- _Brief_
Copy the records below verbatim, from their first line up to and including the line with "0: (472, 384)", leaving out the pictures.

- _Exercise inputs_
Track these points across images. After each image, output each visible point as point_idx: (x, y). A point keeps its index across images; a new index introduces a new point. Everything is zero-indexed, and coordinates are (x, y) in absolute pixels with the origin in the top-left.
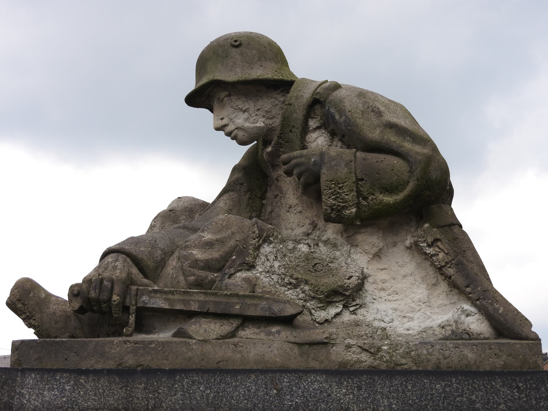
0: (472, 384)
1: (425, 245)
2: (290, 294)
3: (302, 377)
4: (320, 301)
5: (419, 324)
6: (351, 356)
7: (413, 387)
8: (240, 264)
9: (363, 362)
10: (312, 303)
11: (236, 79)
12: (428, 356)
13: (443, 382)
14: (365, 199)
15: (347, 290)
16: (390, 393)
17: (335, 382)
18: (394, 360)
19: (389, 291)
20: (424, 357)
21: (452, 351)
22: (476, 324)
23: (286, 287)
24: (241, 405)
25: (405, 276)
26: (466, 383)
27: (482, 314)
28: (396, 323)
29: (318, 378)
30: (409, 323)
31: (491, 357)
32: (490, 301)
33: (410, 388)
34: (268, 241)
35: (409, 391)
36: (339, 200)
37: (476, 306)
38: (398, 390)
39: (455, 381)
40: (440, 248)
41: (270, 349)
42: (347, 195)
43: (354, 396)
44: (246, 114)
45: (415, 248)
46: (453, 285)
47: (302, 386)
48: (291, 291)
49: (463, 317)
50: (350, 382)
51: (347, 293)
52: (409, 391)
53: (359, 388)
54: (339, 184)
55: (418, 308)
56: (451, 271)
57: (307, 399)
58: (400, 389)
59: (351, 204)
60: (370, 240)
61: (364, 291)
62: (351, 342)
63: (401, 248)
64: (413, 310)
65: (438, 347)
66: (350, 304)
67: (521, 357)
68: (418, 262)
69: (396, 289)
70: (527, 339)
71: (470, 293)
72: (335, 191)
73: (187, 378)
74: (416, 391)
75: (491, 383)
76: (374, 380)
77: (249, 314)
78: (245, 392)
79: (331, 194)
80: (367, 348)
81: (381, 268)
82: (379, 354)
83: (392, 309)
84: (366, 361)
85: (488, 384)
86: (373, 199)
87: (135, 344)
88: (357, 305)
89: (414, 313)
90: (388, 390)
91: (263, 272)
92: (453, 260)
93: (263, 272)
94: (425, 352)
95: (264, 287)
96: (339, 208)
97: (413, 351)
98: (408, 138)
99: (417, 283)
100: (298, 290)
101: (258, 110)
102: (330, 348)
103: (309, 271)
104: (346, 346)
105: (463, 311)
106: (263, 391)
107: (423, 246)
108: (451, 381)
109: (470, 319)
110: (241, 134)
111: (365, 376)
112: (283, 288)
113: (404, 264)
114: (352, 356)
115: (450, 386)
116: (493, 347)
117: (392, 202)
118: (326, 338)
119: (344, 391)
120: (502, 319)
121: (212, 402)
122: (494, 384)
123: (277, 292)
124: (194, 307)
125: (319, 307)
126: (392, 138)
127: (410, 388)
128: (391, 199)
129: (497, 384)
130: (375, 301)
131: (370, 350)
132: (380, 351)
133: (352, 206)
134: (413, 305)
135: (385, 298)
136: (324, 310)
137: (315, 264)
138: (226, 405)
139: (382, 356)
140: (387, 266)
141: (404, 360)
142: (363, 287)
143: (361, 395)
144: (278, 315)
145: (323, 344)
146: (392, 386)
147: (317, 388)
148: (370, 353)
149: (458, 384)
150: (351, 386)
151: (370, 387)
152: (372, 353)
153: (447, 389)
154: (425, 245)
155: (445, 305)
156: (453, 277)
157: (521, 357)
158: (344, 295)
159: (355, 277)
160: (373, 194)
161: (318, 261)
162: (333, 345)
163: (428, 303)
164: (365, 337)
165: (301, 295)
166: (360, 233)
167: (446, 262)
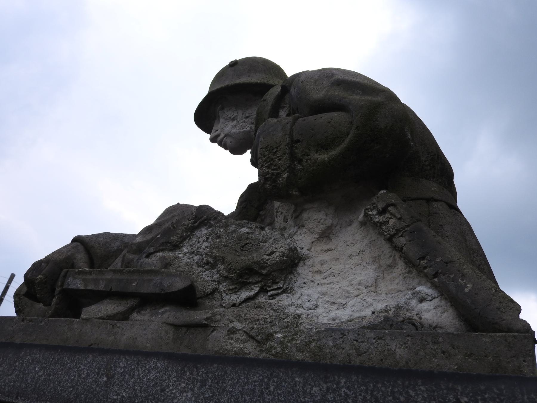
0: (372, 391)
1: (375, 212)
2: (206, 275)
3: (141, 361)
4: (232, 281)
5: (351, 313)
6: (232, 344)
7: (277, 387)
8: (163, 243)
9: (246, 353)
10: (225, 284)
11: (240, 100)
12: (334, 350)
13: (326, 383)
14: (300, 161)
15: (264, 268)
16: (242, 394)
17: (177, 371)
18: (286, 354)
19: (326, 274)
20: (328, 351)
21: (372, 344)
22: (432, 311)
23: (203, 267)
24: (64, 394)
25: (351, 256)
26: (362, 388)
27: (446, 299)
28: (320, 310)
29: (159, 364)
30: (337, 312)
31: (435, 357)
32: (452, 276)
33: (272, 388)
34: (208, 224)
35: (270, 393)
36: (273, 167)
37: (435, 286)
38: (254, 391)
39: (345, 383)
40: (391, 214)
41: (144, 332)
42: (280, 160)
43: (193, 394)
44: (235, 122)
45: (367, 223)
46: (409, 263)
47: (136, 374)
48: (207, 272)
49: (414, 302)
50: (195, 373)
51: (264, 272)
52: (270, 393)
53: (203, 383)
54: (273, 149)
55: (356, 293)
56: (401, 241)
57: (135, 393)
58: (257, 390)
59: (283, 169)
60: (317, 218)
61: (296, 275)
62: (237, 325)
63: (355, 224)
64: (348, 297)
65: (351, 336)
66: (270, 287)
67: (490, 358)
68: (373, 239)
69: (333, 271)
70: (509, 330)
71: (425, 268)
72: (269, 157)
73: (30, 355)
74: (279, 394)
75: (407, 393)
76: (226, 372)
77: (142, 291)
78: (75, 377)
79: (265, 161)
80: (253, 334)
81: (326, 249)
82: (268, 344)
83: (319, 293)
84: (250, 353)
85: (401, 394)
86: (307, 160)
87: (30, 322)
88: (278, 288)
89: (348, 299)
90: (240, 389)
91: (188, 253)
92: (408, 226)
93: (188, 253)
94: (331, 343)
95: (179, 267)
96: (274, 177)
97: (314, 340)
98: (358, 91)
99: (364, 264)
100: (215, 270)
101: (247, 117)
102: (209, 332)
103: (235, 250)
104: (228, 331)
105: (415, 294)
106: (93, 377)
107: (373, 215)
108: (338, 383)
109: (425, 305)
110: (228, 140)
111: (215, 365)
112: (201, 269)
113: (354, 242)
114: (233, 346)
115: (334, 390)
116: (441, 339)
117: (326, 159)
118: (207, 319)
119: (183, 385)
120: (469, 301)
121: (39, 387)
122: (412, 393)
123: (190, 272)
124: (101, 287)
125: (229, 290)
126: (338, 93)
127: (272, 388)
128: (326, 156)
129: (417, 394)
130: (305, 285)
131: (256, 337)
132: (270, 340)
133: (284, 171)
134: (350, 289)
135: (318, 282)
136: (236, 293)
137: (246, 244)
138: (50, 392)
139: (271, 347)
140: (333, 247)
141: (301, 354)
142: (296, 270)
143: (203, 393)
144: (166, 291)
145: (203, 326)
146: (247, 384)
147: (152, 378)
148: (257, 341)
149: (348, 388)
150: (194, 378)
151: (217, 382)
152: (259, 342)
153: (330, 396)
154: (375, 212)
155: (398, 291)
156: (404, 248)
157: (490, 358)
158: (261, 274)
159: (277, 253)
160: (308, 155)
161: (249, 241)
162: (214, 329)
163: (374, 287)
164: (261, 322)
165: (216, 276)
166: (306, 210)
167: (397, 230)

- _Answer to the exercise_
Track these points across images. After each image, output each visible point as point_idx: (x, y). A point keeps its index across images; a new index introduces a new point. Everything is zero-indexed, and coordinates are (x, y) in absolute pixels with the origin in the top-left.
0: (472, 384)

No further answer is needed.